To do:
Give back the lines below verbatim, omitting all pictures.

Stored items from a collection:
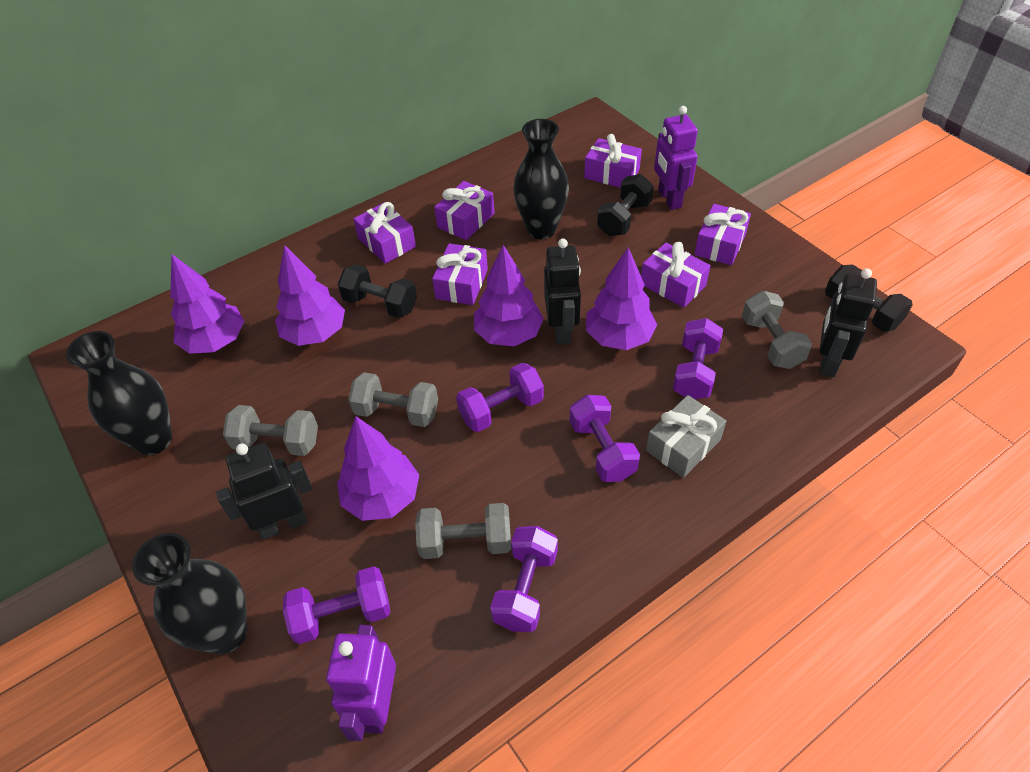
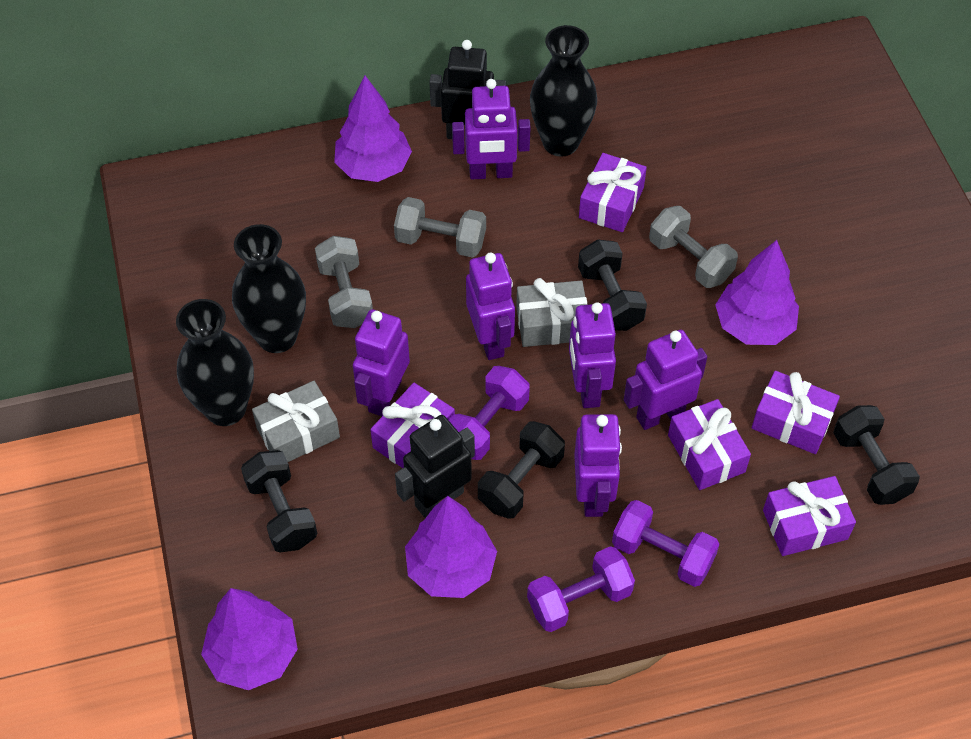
black dumbbell: 3 -> 4
black robot: 3 -> 2
grey dumbbell: 4 -> 3
grey gift: 1 -> 2
purple dumbbell: 5 -> 3
purple gift: 6 -> 5
purple robot: 2 -> 6
purple tree: 5 -> 4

Solution for this exercise:
black dumbbell: 3 -> 4
black robot: 3 -> 2
grey dumbbell: 4 -> 3
grey gift: 1 -> 2
purple dumbbell: 5 -> 3
purple gift: 6 -> 5
purple robot: 2 -> 6
purple tree: 5 -> 4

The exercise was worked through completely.